(RECORDS SUPPLIED)
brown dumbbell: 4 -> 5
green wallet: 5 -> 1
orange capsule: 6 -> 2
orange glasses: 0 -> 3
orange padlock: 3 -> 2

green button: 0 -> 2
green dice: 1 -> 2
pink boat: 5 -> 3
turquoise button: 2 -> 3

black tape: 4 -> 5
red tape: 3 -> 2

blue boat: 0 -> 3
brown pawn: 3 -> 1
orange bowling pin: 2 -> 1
(End RECORDS SUPPLIED)
-- EXERCISE INSTRUCTIONS --
Restate the data above in full, keeping every word as it is.

-- REPLY TO THE TASK --
brown dumbbell: 4 -> 5
green wallet: 5 -> 1
orange capsule: 6 -> 2
orange glasses: 0 -> 3
orange padlock: 3 -> 2

green button: 0 -> 2
green dice: 1 -> 2
pink boat: 5 -> 3
turquoise button: 2 -> 3

black tape: 4 -> 5
red tape: 3 -> 2

blue boat: 0 -> 3
brown pawn: 3 -> 1
orange bowling pin: 2 -> 1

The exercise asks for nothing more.